◆ Records for the exercise:
•••••

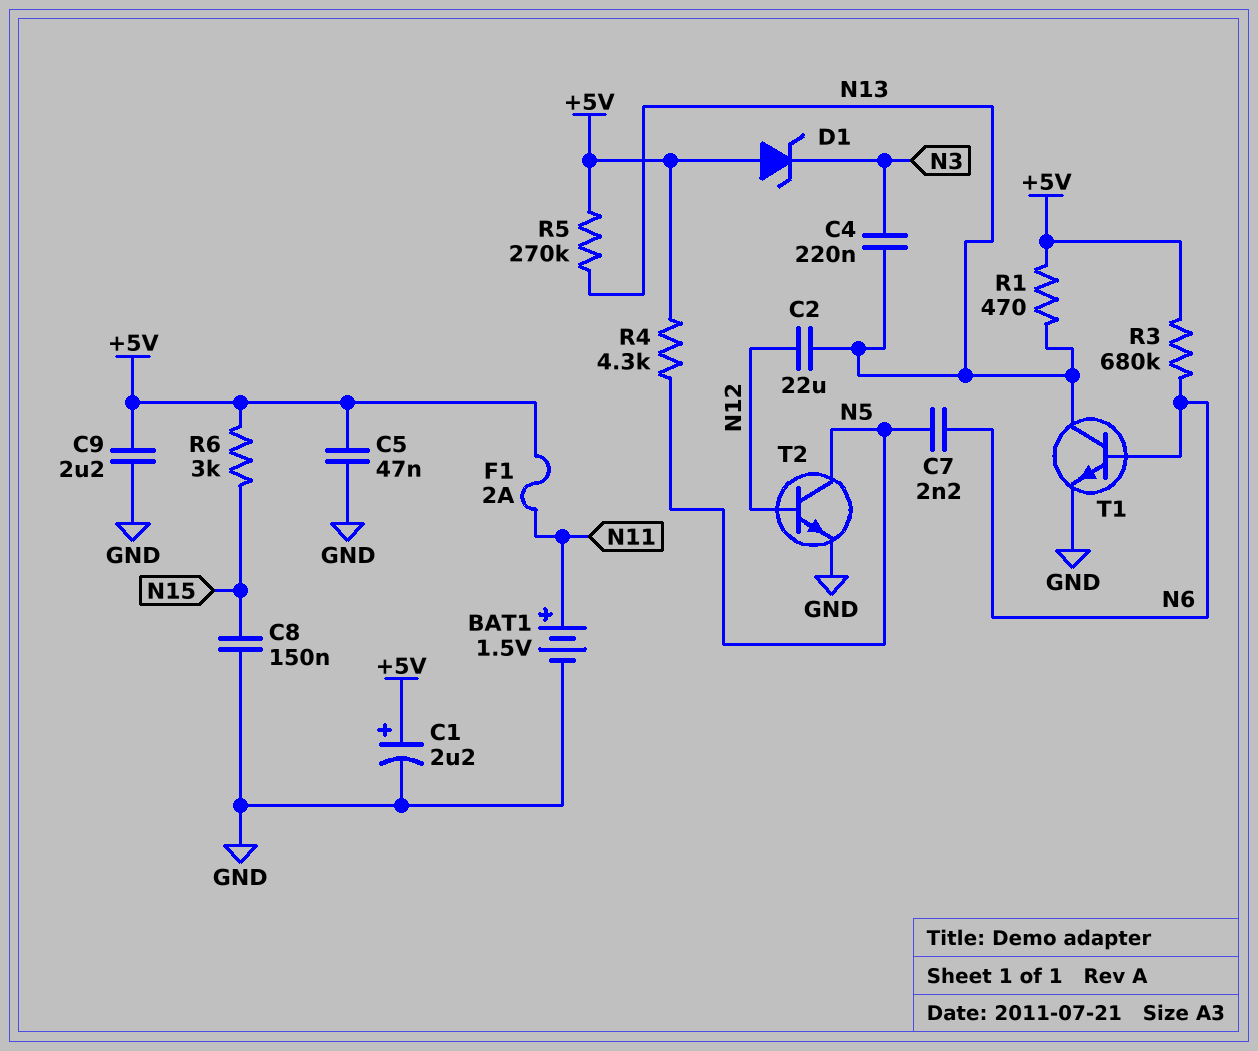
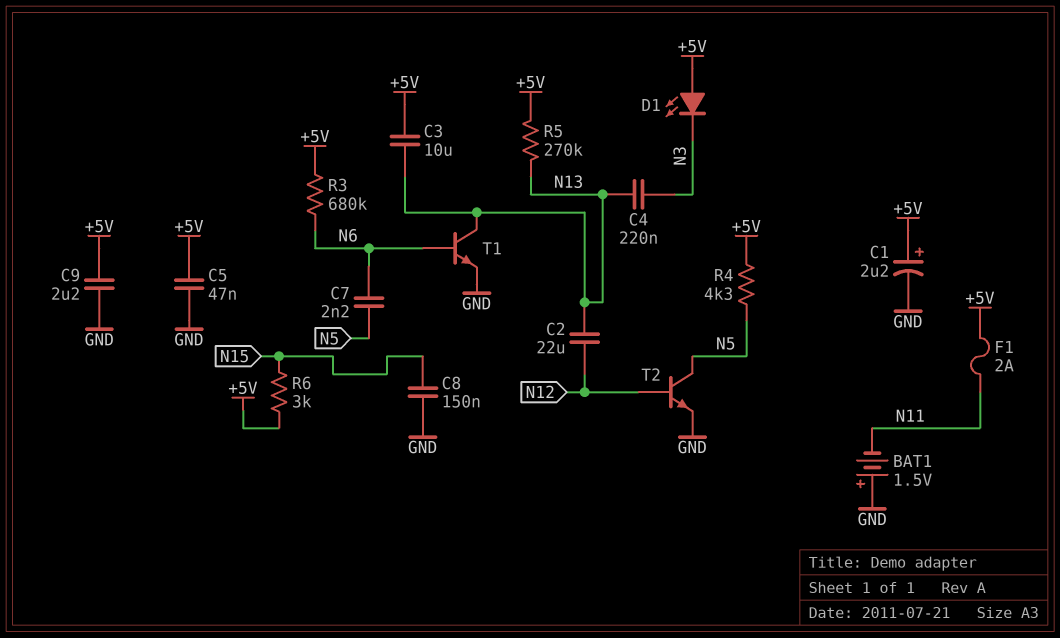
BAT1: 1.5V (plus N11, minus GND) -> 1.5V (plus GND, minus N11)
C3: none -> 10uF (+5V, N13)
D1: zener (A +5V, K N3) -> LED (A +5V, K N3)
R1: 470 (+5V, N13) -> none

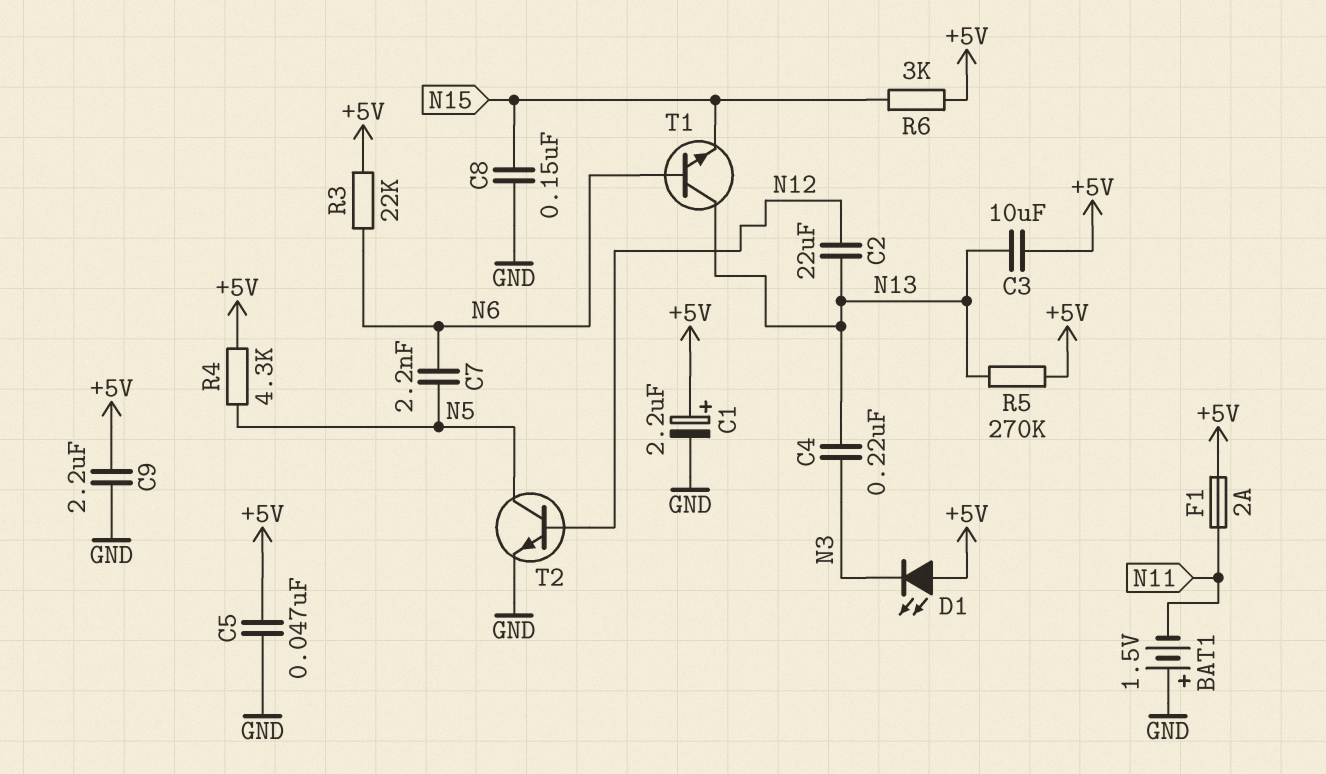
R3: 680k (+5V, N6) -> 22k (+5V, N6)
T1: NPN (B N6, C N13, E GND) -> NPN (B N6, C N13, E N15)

•••••

◆ Problem: Every line from the one that holds "R3: 680k (+5V, N6) -> 22k (+5V, N6)" to the end of the data above should be given again exactly, with that line and the last one both kept.

◆ Response to this exercise:
R3: 680k (+5V, N6) -> 22k (+5V, N6)
T1: NPN (B N6, C N13, E GND) -> NPN (B N6, C N13, E N15)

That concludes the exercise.